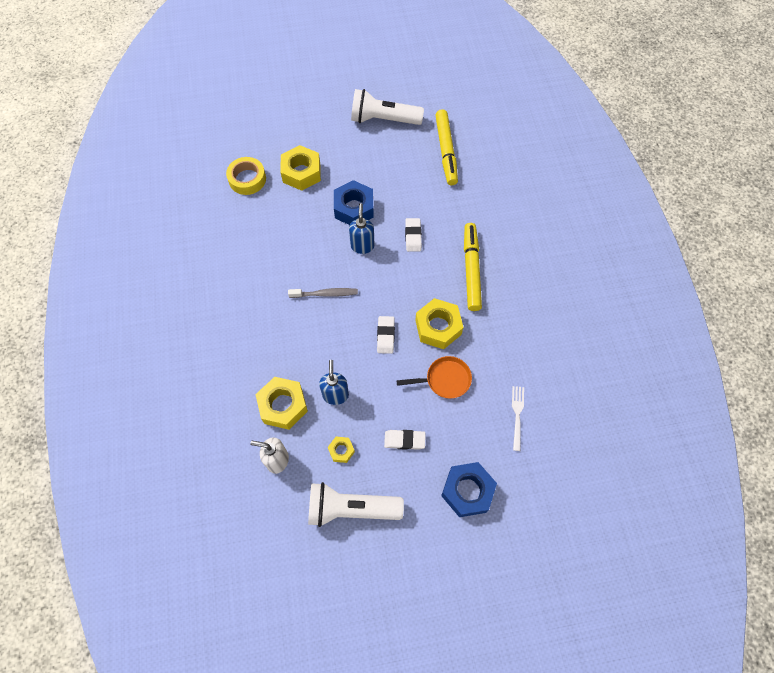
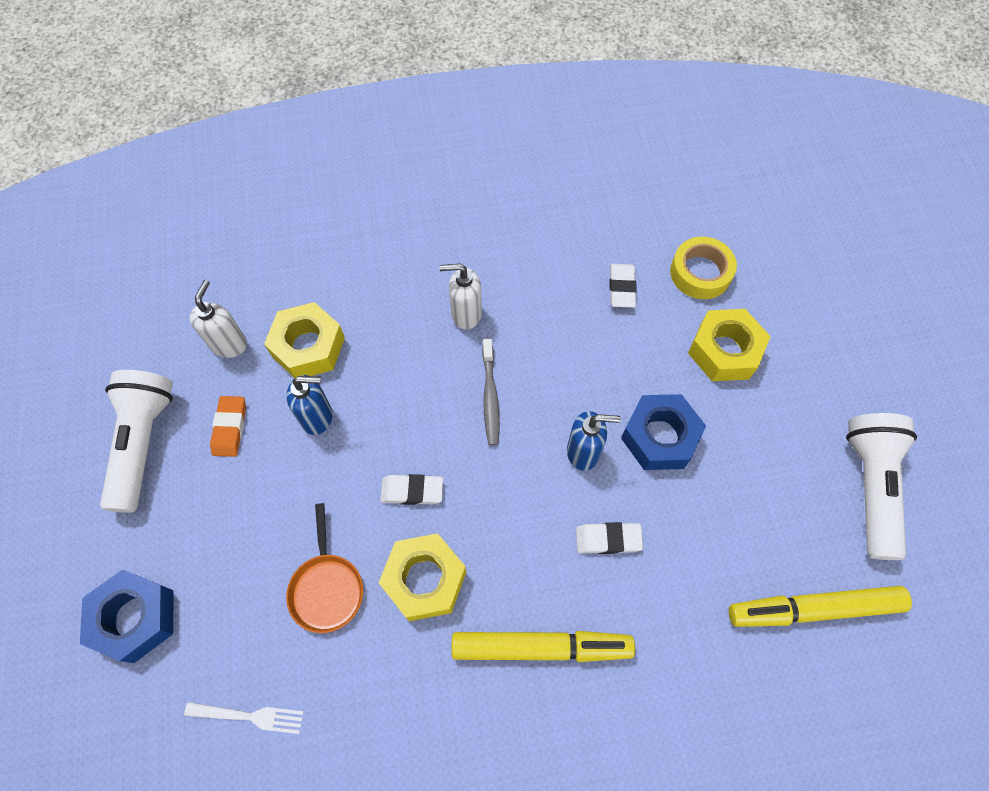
camera: 90 degrees right, 0 degrees up
(265, 308) = (466, 314): none -> white soap dispenser
(341, 450) = (230, 428): yellow nut -> orange eraser
(404, 440) = (232, 520): white eraser -> white eraser (621, 288)

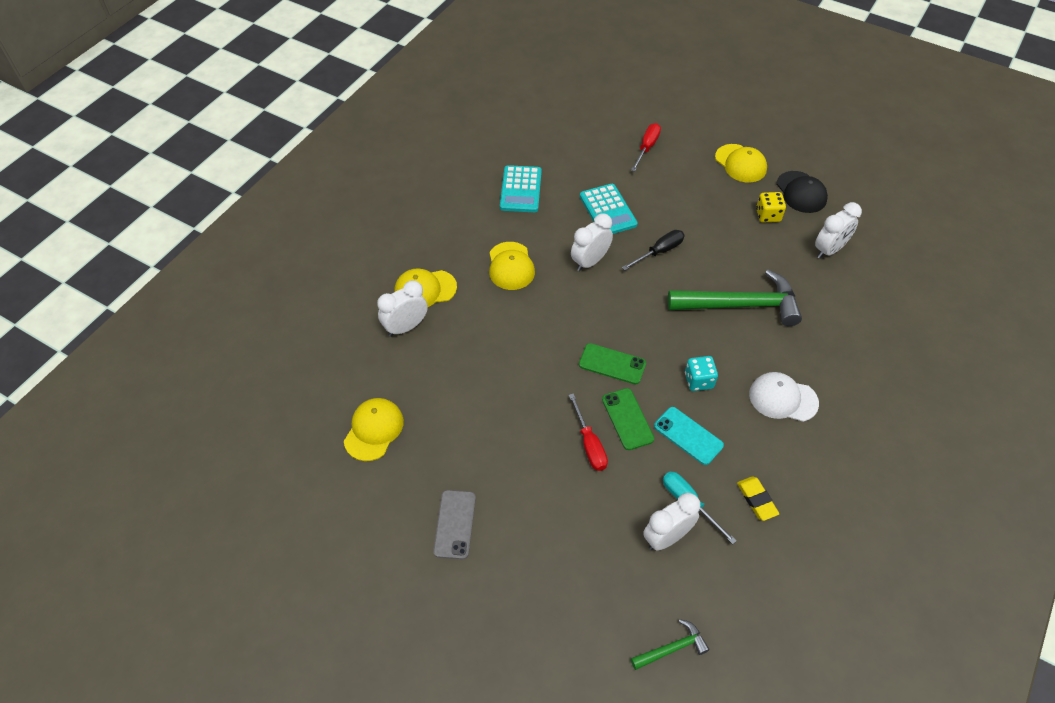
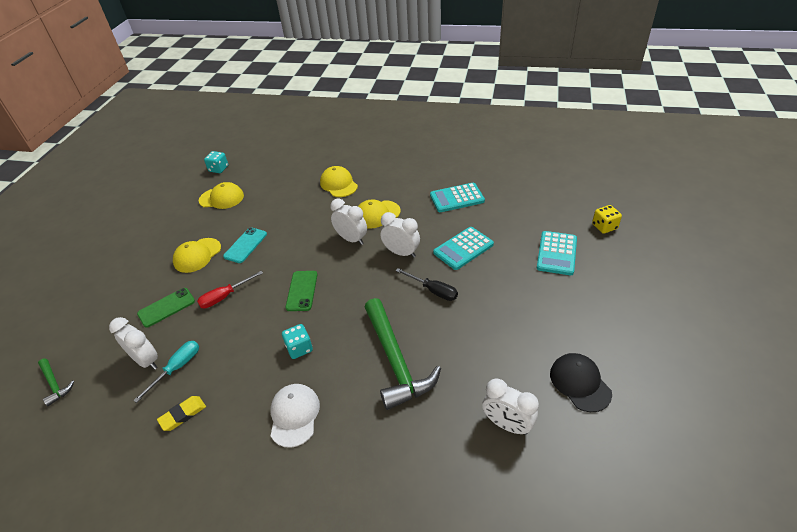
camera: 75 degrees right, 10 degrees down
(290, 427) = (218, 169): none -> turquoise dice
(406, 327) = (304, 186): white clock -> white clock (351, 239)
(455, 524) = (156, 250): grey phone -> none
(627, 419) = (251, 312): green phone -> green phone (166, 307)
(647, 147) = (557, 253): red screwdriver -> turquoise calculator
(688, 436) = (241, 353): turquoise phone -> turquoise phone (245, 245)
(740, 163) = (586, 323): yellow cap -> yellow cap (197, 255)
(768, 215) = (526, 360): yellow dice -> yellow dice (604, 227)
(801, 192) = (580, 383): black cap -> black cap turned 105 degrees clockwise

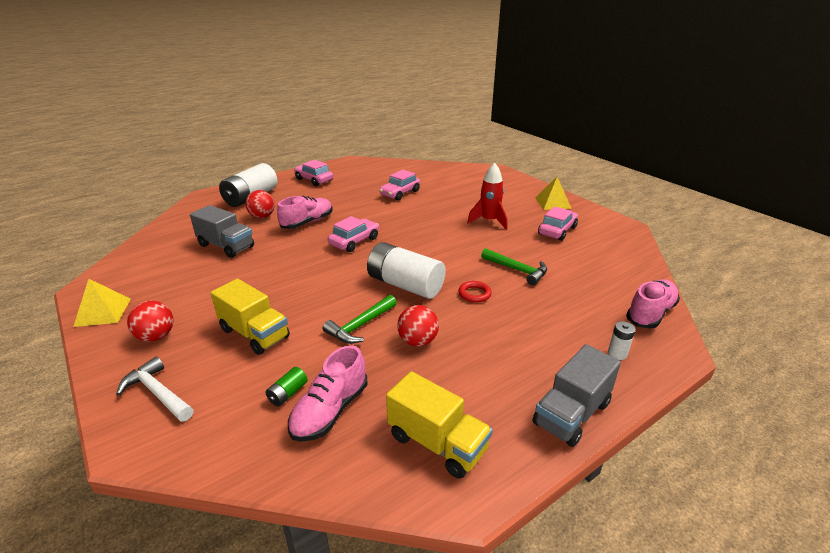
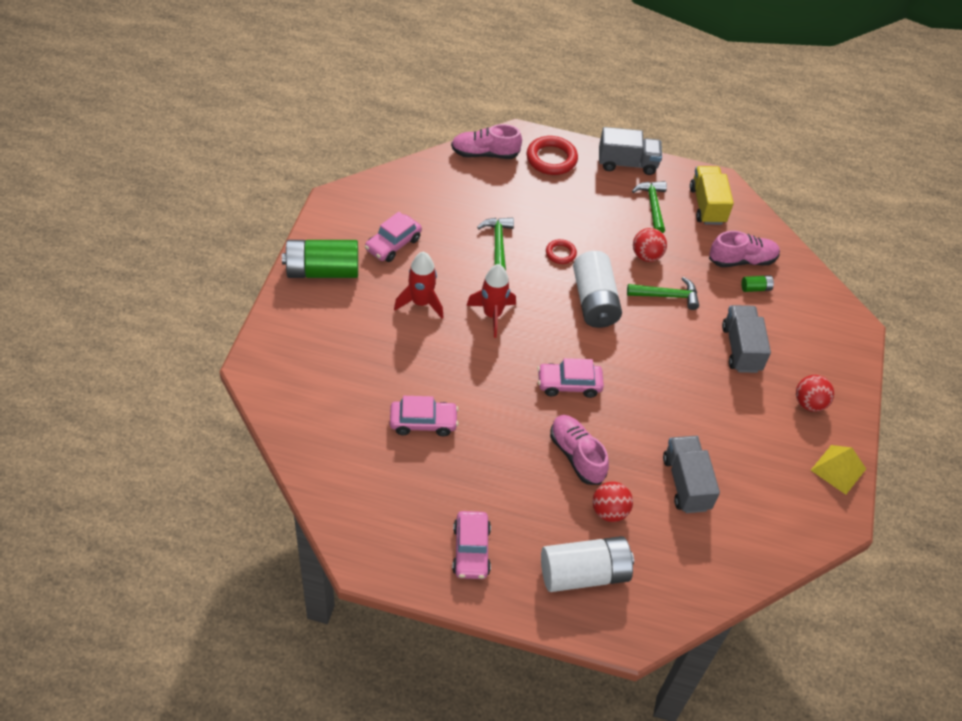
camera: 135 degrees left, 20 degrees up
(158, 393) = (829, 350): white hammer -> none
(254, 333) = (741, 348): yellow truck -> grey truck
(307, 222) = (576, 455): pink shoe -> pink shoe turned 60 degrees clockwise
(448, 239) = (492, 315): none -> red rocket
(480, 390) = (653, 206): none -> green hammer
(552, 203) = (322, 271): yellow pyramid -> green battery
(557, 231) = (393, 244): pink car -> pink car turned 45 degrees counterclockwise
(617, 353) = (551, 159): white battery -> red ring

....

WORK REQUIRED | Starting with the line that contains "camera: 135 degrees left, 20 degrees up", return each line through the last one of the data above, exactly as written and nothing more.

RESULT OF THIS EXERCISE |
camera: 135 degrees left, 20 degrees up
(158, 393) = (829, 350): white hammer -> none
(254, 333) = (741, 348): yellow truck -> grey truck
(307, 222) = (576, 455): pink shoe -> pink shoe turned 60 degrees clockwise
(448, 239) = (492, 315): none -> red rocket
(480, 390) = (653, 206): none -> green hammer
(552, 203) = (322, 271): yellow pyramid -> green battery
(557, 231) = (393, 244): pink car -> pink car turned 45 degrees counterclockwise
(617, 353) = (551, 159): white battery -> red ring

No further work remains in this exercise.